[Records to process — start]

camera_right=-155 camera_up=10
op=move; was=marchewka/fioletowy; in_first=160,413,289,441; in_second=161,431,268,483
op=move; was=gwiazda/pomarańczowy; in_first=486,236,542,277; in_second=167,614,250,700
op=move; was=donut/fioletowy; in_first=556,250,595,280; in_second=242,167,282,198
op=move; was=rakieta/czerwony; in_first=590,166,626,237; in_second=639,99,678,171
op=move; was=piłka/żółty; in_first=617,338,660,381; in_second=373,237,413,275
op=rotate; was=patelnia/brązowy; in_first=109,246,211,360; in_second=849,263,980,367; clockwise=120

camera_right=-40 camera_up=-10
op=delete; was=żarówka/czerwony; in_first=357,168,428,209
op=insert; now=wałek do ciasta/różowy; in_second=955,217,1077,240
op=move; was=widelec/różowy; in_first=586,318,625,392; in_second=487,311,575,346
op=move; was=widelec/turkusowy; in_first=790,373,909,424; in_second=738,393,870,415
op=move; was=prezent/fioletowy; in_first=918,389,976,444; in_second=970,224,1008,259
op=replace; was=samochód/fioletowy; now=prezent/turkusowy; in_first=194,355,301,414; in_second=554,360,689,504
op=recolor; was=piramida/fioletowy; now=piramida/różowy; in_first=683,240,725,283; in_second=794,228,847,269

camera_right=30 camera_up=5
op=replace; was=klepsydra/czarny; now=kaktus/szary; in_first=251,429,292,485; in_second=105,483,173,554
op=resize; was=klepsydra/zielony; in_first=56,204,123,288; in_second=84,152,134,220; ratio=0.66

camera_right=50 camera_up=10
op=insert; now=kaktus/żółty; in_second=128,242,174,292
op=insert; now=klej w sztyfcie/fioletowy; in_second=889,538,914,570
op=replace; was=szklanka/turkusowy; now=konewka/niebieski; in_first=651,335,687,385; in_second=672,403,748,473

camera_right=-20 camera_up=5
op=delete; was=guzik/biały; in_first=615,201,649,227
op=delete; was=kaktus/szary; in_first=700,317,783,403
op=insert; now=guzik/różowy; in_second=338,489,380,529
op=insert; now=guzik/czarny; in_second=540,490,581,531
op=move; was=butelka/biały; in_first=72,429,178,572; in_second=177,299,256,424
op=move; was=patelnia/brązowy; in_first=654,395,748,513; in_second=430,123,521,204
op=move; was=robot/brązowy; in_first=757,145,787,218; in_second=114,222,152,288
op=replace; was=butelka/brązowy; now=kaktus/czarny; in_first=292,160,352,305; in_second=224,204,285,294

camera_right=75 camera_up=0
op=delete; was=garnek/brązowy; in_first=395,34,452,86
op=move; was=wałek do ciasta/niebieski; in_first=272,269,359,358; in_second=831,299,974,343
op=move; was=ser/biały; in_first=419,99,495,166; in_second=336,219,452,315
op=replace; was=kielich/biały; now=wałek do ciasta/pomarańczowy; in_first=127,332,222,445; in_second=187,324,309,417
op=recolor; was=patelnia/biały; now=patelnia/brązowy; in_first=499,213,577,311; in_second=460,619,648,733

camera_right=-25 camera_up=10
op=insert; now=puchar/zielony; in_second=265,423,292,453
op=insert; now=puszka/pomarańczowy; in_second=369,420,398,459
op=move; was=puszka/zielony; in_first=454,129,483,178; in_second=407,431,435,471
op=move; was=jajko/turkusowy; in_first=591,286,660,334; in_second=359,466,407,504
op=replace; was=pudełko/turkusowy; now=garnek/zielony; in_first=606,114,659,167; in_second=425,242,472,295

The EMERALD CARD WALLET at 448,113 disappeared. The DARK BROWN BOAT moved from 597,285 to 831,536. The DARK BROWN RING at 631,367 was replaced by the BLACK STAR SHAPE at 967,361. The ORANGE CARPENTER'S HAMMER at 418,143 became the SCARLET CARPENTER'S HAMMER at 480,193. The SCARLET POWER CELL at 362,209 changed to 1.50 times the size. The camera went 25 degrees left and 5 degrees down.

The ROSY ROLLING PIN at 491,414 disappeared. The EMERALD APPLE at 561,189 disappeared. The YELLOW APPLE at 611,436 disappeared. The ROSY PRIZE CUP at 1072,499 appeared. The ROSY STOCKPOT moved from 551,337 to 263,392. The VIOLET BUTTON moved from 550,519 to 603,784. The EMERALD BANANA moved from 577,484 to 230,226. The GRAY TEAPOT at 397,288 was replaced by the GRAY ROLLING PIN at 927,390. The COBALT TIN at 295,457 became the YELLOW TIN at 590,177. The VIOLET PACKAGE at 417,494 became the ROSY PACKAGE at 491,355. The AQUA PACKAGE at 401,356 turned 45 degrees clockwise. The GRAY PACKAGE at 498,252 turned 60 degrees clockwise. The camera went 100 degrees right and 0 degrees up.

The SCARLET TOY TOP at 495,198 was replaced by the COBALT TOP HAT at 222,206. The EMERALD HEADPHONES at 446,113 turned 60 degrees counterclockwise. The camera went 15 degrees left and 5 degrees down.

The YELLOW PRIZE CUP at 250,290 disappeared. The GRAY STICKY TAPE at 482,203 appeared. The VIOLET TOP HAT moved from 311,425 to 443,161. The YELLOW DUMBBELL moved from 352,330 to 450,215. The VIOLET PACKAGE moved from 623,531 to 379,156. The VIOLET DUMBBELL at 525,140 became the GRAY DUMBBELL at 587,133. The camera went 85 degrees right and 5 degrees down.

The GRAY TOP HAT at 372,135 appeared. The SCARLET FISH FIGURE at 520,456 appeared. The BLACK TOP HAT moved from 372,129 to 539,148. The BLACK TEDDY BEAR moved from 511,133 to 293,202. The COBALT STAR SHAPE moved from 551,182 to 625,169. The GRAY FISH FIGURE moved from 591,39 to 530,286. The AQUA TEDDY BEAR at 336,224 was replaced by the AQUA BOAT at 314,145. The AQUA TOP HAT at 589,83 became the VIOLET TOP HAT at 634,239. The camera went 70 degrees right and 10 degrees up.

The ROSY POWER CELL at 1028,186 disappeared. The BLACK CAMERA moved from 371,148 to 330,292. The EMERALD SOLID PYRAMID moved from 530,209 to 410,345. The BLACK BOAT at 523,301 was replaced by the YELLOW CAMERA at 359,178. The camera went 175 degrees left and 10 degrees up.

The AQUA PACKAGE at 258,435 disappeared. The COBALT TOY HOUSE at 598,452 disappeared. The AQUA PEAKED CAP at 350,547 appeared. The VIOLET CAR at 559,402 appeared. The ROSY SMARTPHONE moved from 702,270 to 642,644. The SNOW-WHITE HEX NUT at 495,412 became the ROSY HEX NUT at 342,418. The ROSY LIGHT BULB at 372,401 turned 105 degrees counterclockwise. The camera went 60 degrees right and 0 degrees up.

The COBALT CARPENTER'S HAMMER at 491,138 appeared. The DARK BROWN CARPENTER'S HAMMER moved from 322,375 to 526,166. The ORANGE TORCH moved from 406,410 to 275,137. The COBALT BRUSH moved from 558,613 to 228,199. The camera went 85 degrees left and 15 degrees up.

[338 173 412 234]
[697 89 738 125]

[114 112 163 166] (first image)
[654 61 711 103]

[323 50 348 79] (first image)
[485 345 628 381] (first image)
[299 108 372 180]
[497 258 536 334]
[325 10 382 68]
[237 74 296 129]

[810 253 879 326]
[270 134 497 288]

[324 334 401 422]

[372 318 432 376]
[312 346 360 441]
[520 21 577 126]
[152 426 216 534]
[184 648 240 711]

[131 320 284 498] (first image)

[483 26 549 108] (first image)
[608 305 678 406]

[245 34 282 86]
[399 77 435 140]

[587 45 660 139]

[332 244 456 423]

[Records to process — finish]

Exercise:
Only one stretch of the records above is wanted: the lines between the one holding "op=move; was=donut/fioletowy; in_first=556,250,595,280;" and the one holding "op=move; was=piłka/żółty; in_first=617,338,660,381;", inclusive, reproduced exactly.

Answer to the exercise:
op=move; was=donut/fioletowy; in_first=556,250,595,280; in_second=242,167,282,198
op=move; was=rakieta/czerwony; in_first=590,166,626,237; in_second=639,99,678,171
op=move; was=piłka/żółty; in_first=617,338,660,381; in_second=373,237,413,275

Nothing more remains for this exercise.